TASK TO COMPLETE - Return the records exactly as they appear below, omitting the pictures.

(Items listed in a dataset)

-- Opening Marker --

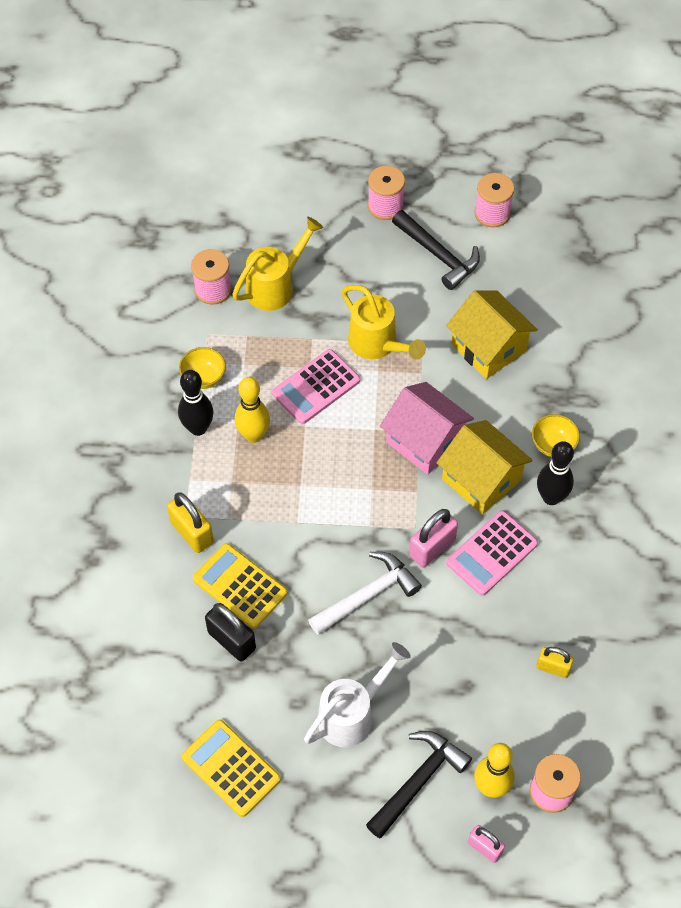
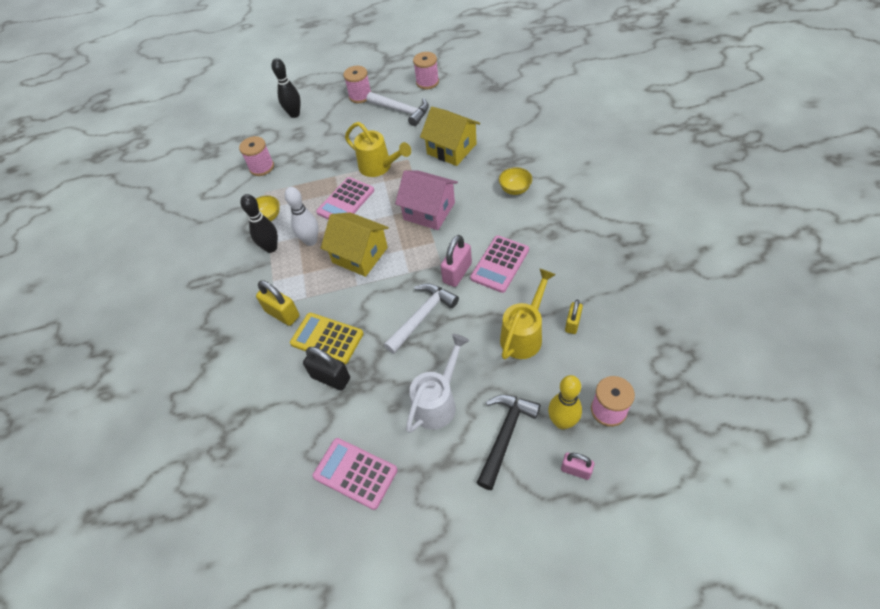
camera: 10 degrees left, 5 degrees down
(231, 768) = (355, 473): yellow calculator -> pink calculator
(253, 435) = (311, 241): yellow bowling pin -> white bowling pin
(275, 286) = (302, 154): yellow watering can -> yellow watering can (524, 335)
(438, 255) = (402, 111): black hammer -> white hammer
(481, 479) = (475, 222): yellow house -> yellow house (360, 255)
(551, 497) = (526, 219): black bowling pin -> black bowling pin (294, 114)
(553, 667) = (572, 323): yellow padlock -> yellow padlock turned 75 degrees counterclockwise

-- Closing Marker --

RESULT FOR THIS EXERCISE -
camera: 10 degrees left, 5 degrees down
(231, 768) = (355, 473): yellow calculator -> pink calculator
(253, 435) = (311, 241): yellow bowling pin -> white bowling pin
(275, 286) = (302, 154): yellow watering can -> yellow watering can (524, 335)
(438, 255) = (402, 111): black hammer -> white hammer
(481, 479) = (475, 222): yellow house -> yellow house (360, 255)
(551, 497) = (526, 219): black bowling pin -> black bowling pin (294, 114)
(553, 667) = (572, 323): yellow padlock -> yellow padlock turned 75 degrees counterclockwise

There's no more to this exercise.